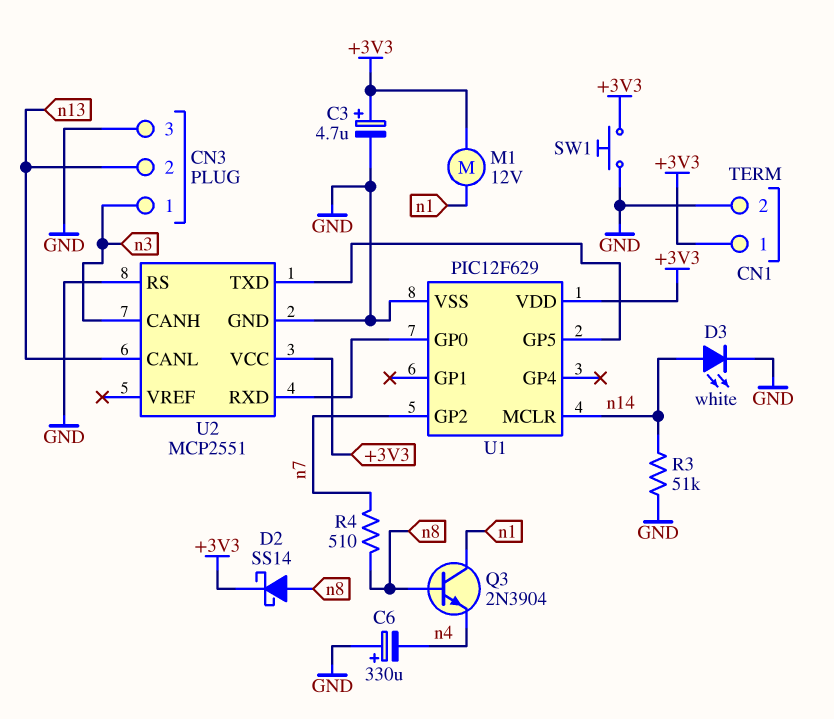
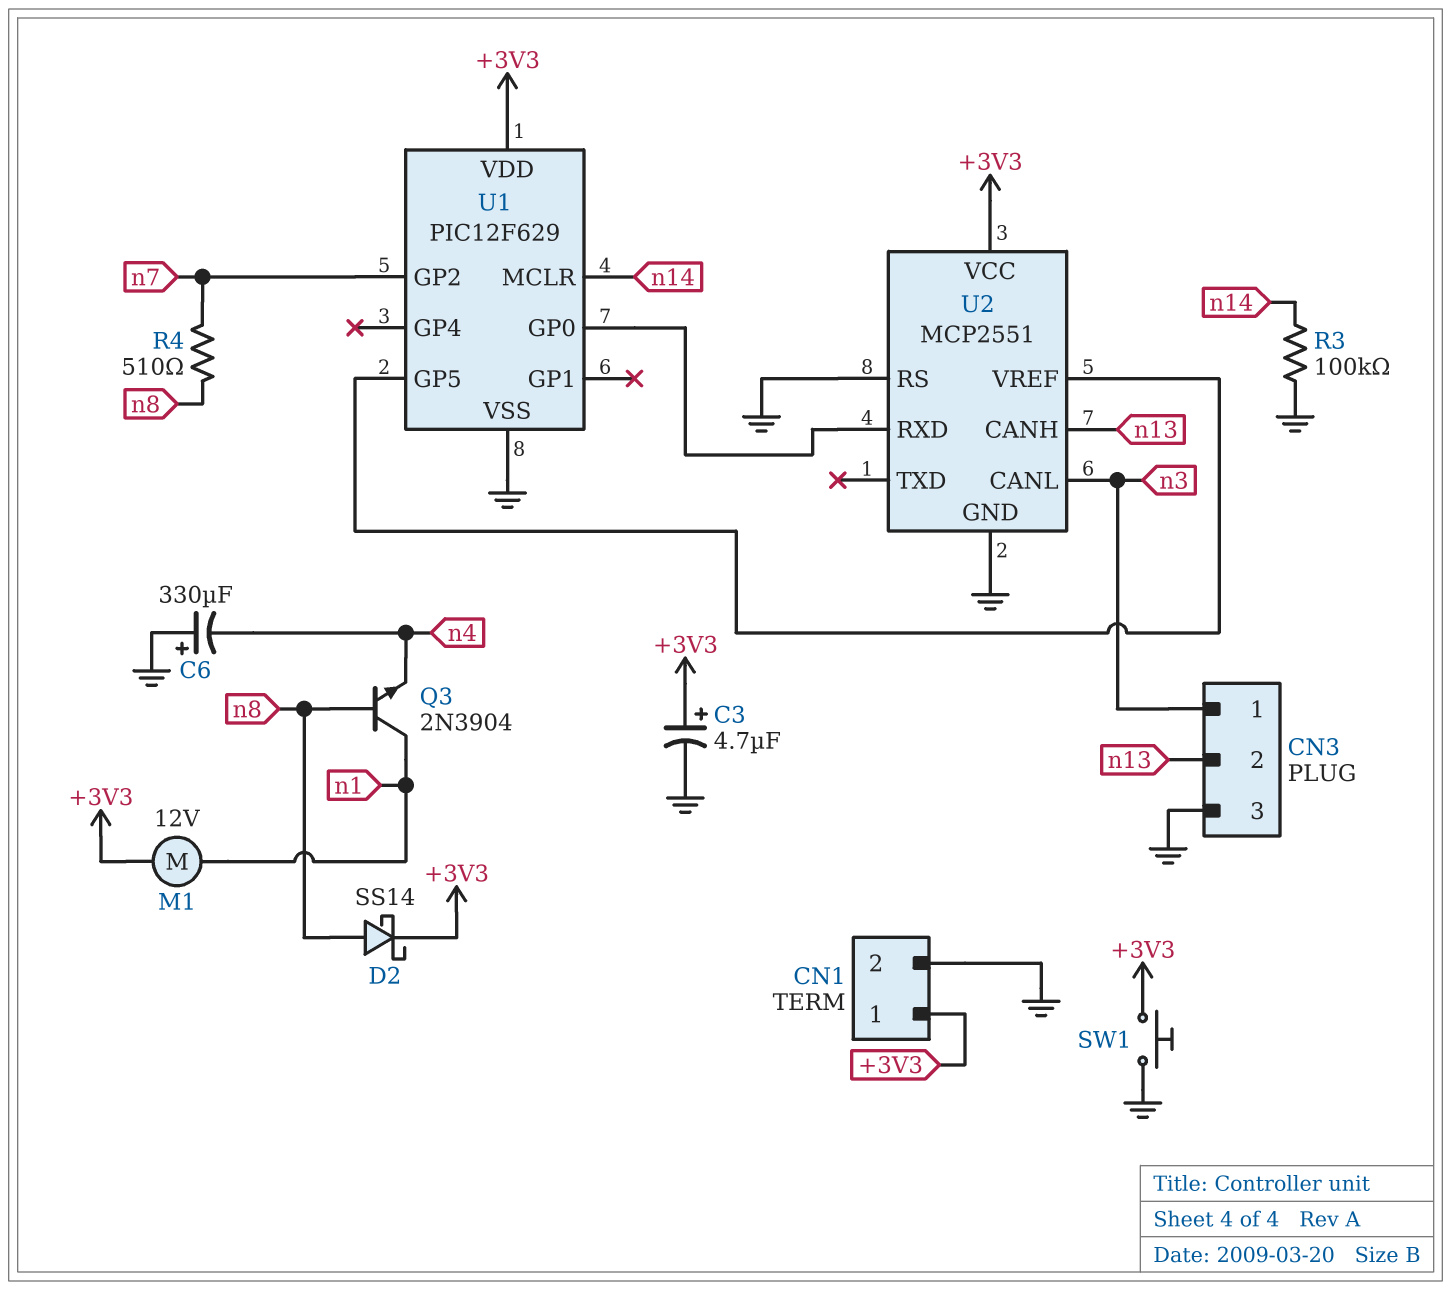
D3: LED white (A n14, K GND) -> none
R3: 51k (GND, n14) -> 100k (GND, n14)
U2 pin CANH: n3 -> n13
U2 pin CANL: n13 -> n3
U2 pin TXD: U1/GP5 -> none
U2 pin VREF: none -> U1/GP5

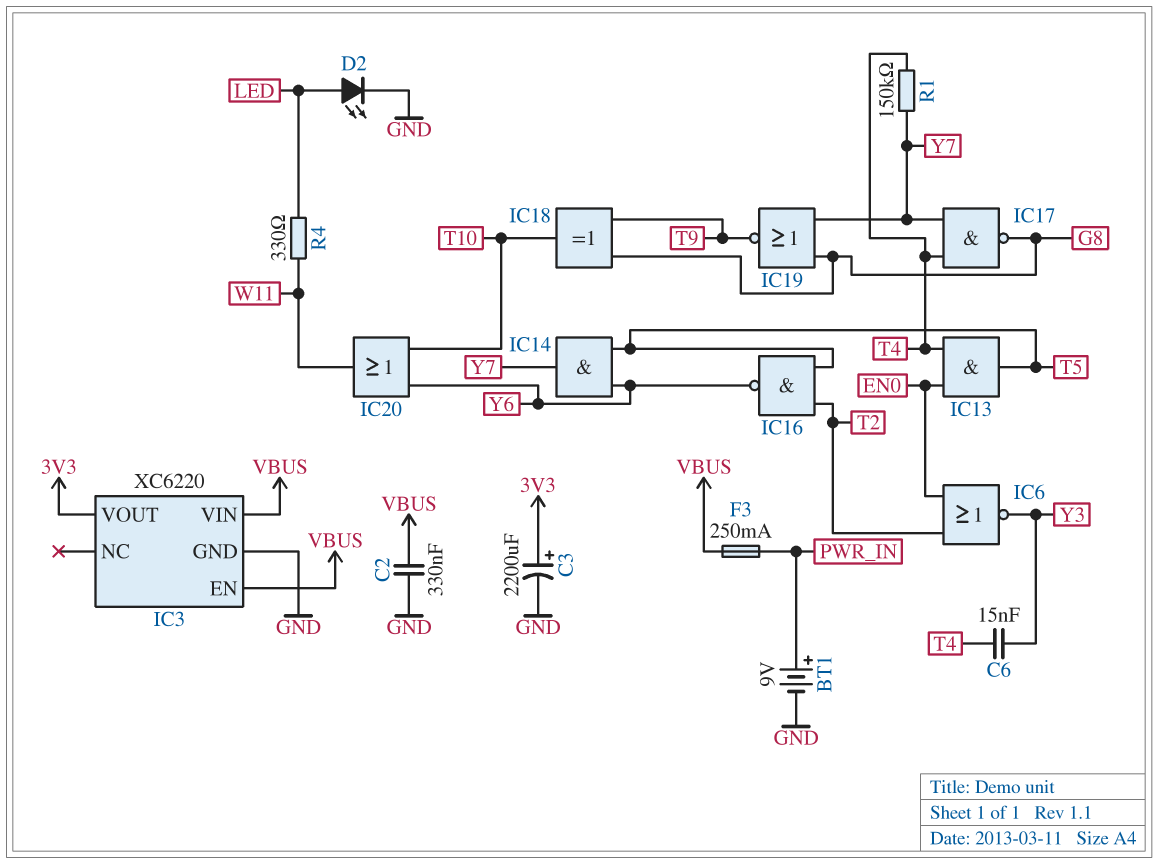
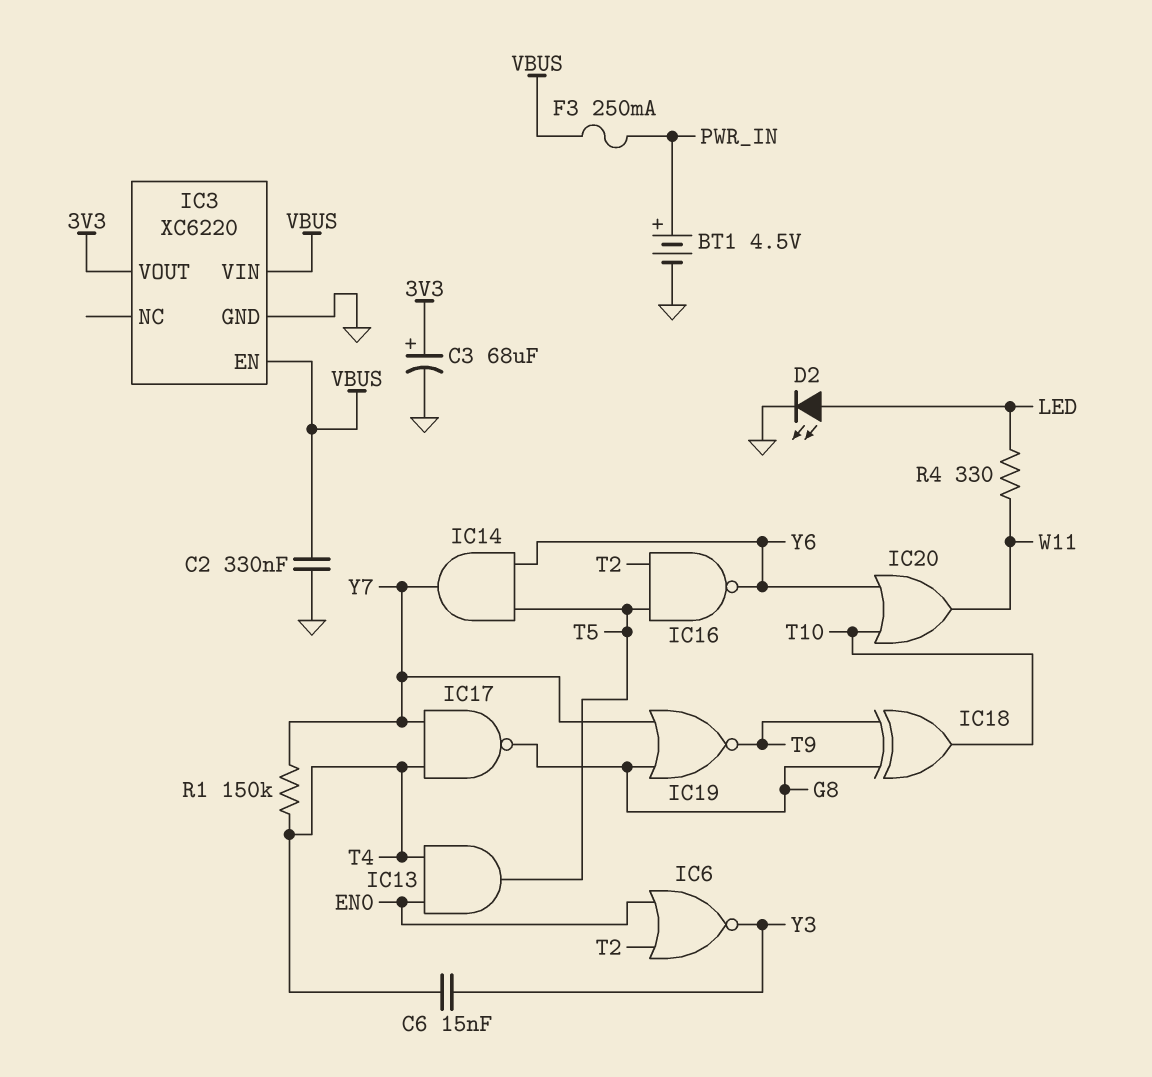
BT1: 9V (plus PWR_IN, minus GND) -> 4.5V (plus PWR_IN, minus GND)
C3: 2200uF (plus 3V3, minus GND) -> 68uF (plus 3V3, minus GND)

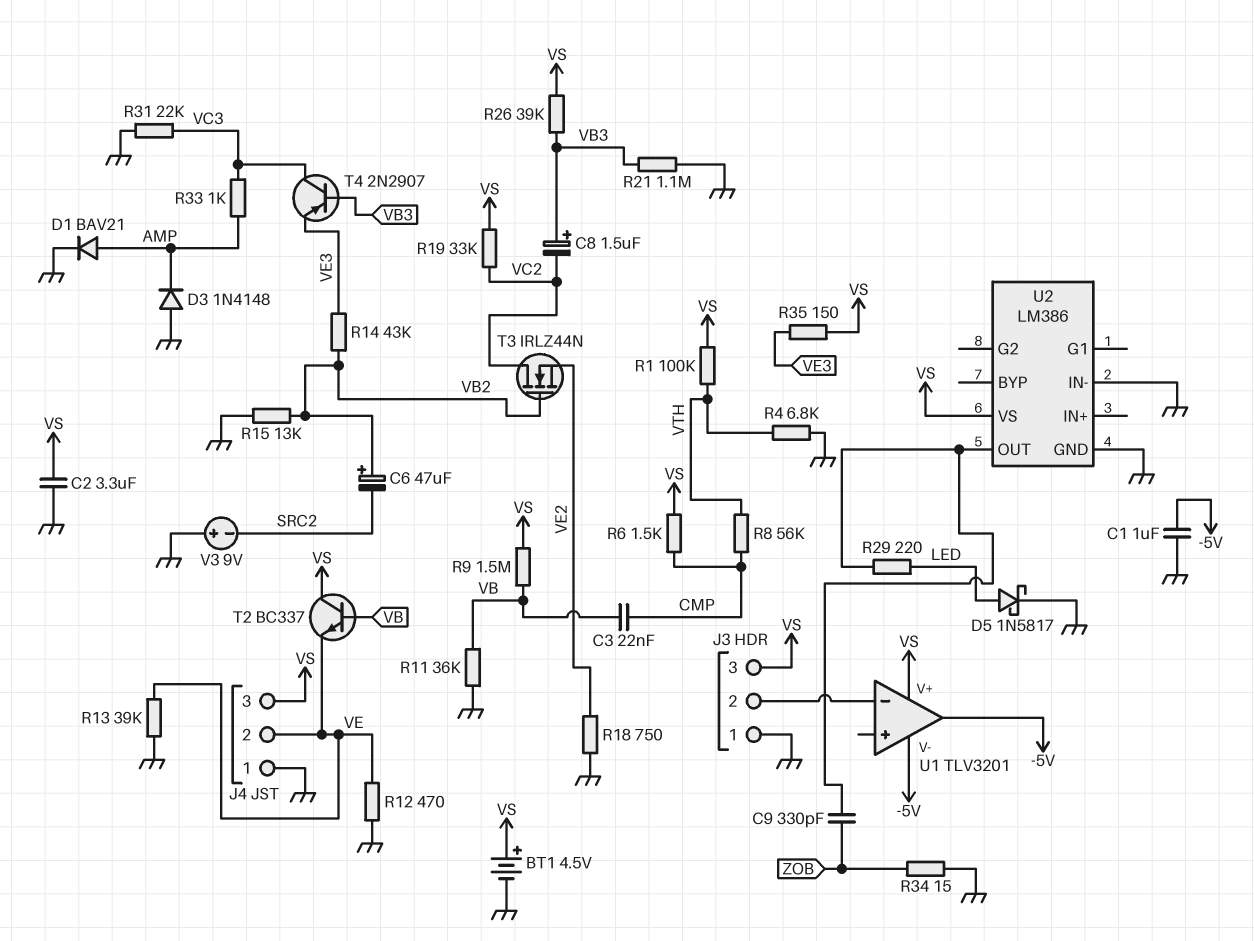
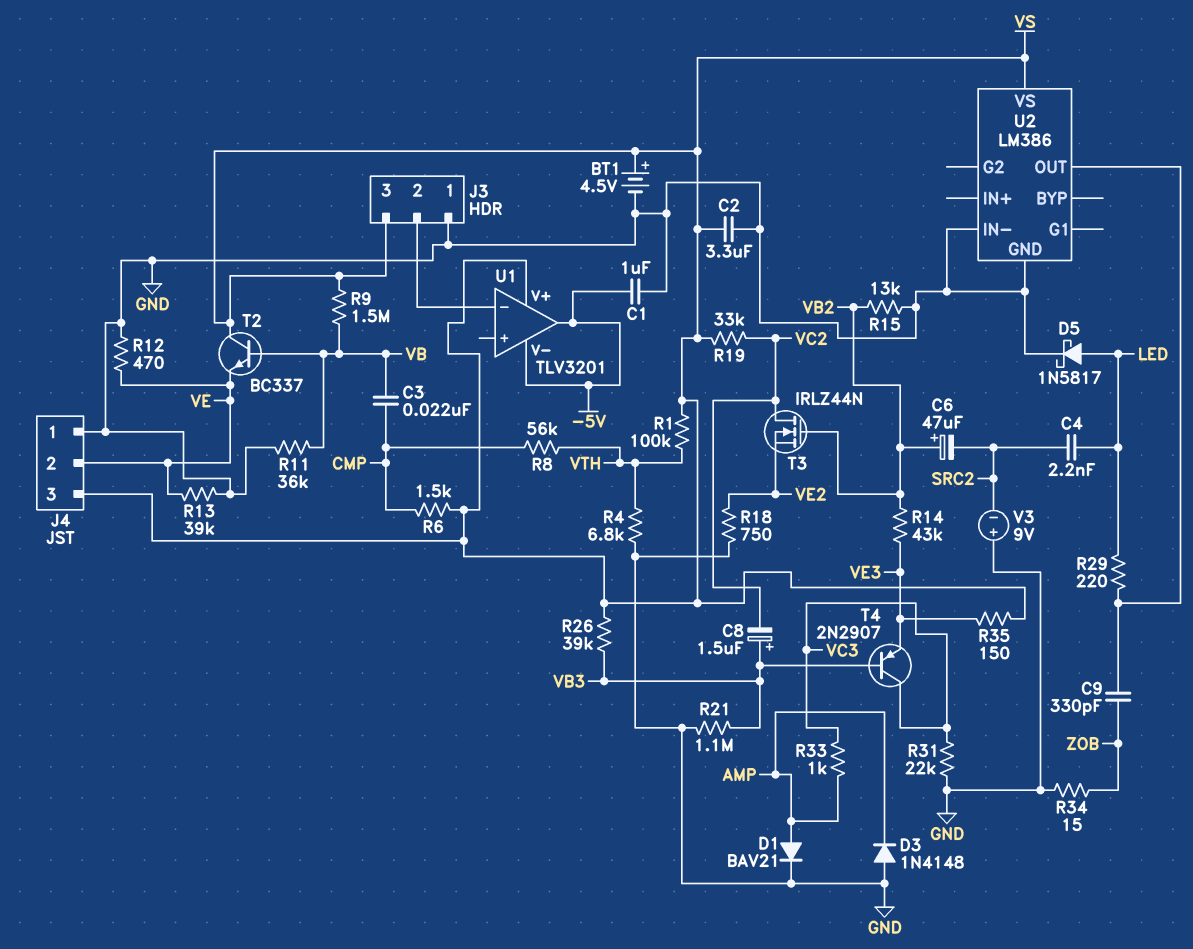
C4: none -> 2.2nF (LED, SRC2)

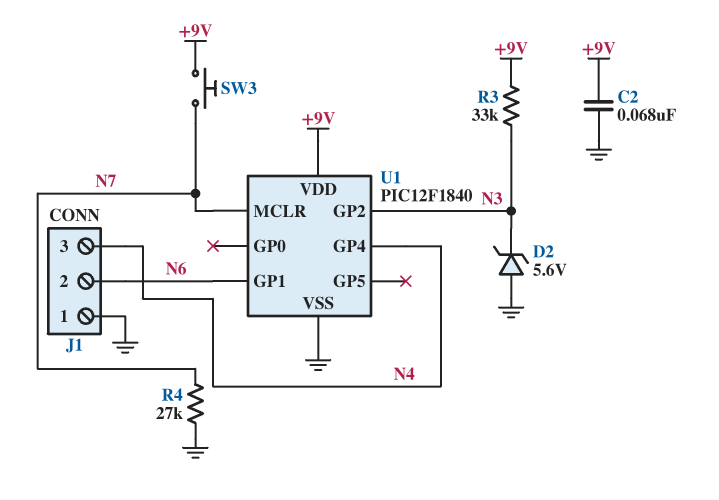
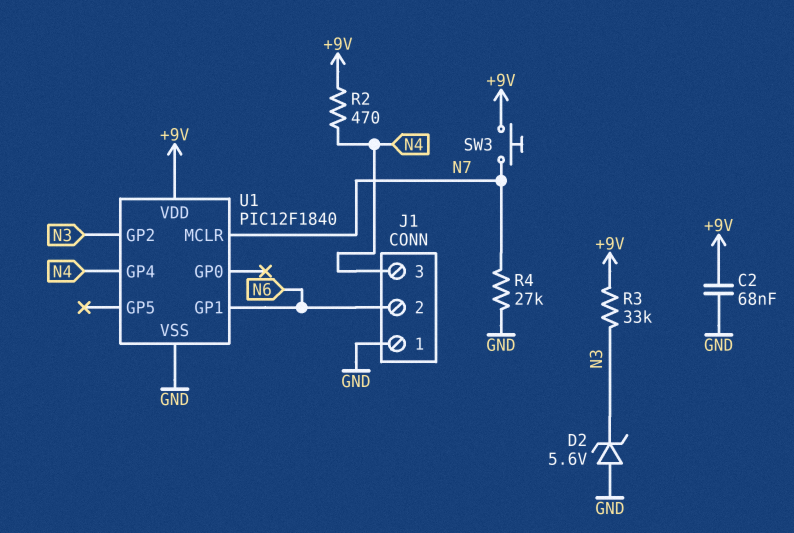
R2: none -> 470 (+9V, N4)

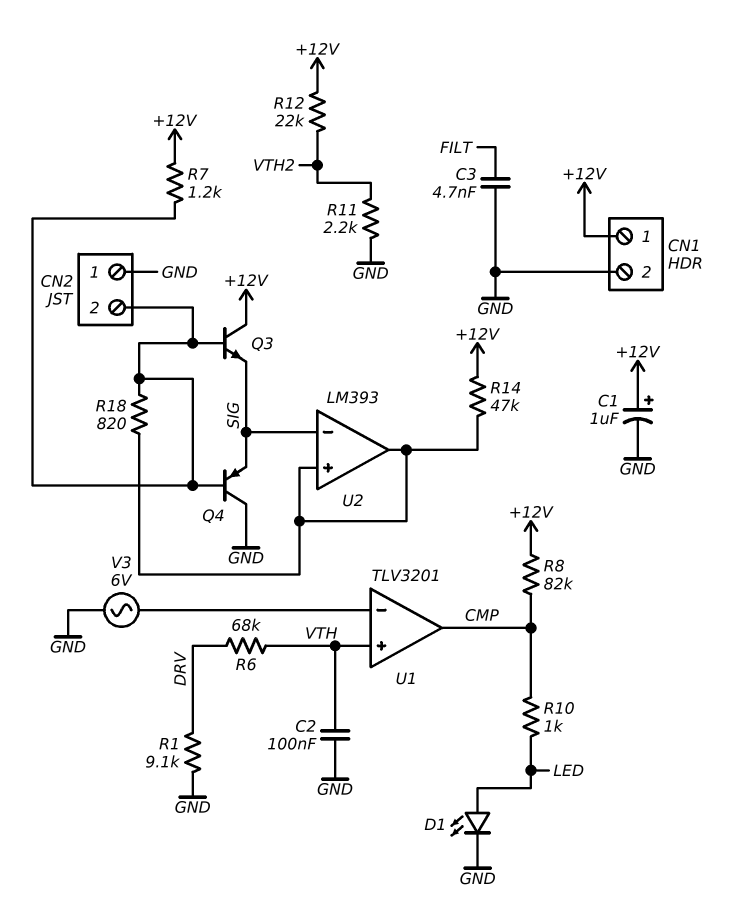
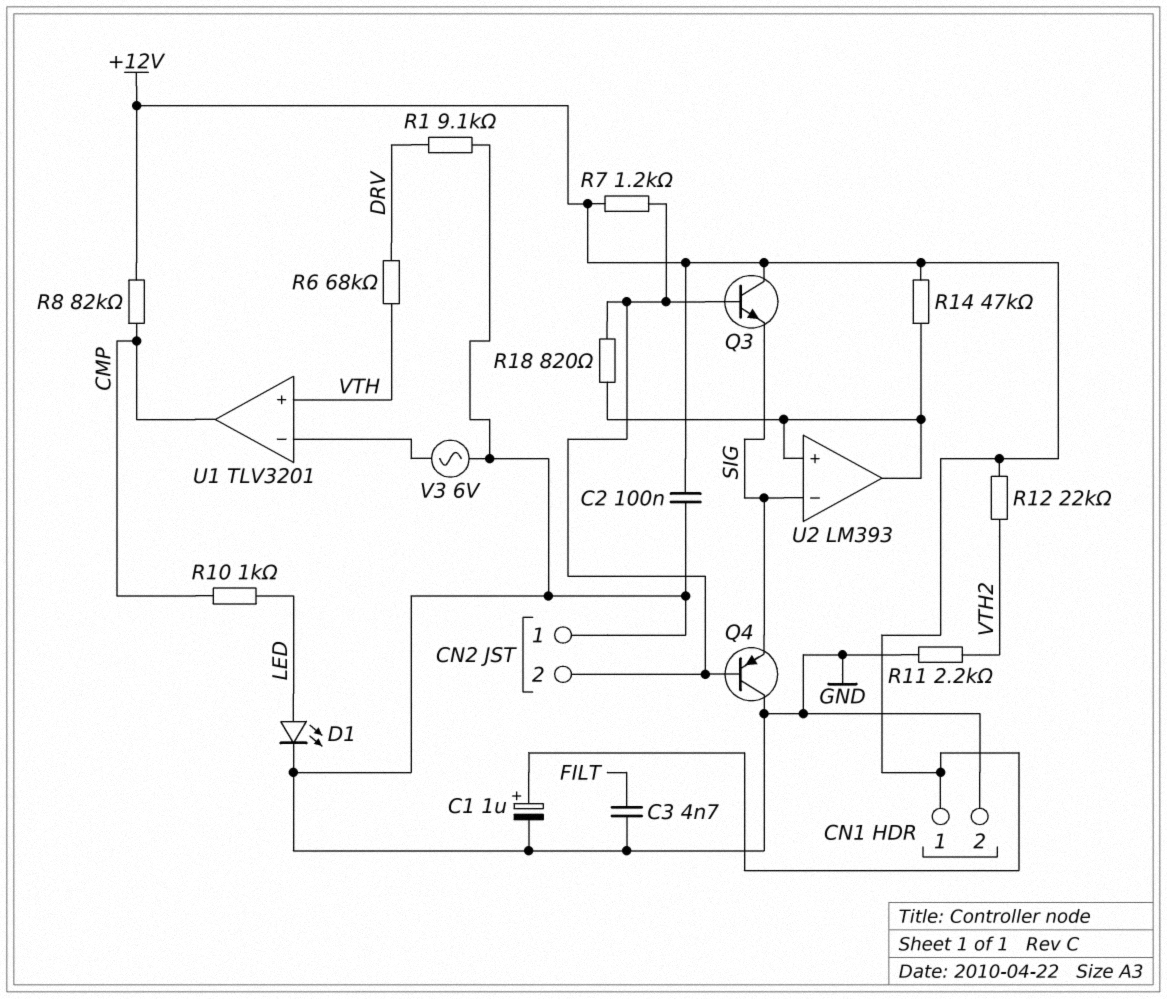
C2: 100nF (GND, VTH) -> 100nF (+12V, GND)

.....

## TO DO
All lines in the records that contain "plus" are to be copied and returned.

## SOLUTION
BT1: 9V (plus PWR_IN, minus GND) -> 4.5V (plus PWR_IN, minus GND)
C3: 2200uF (plus 3V3, minus GND) -> 68uF (plus 3V3, minus GND)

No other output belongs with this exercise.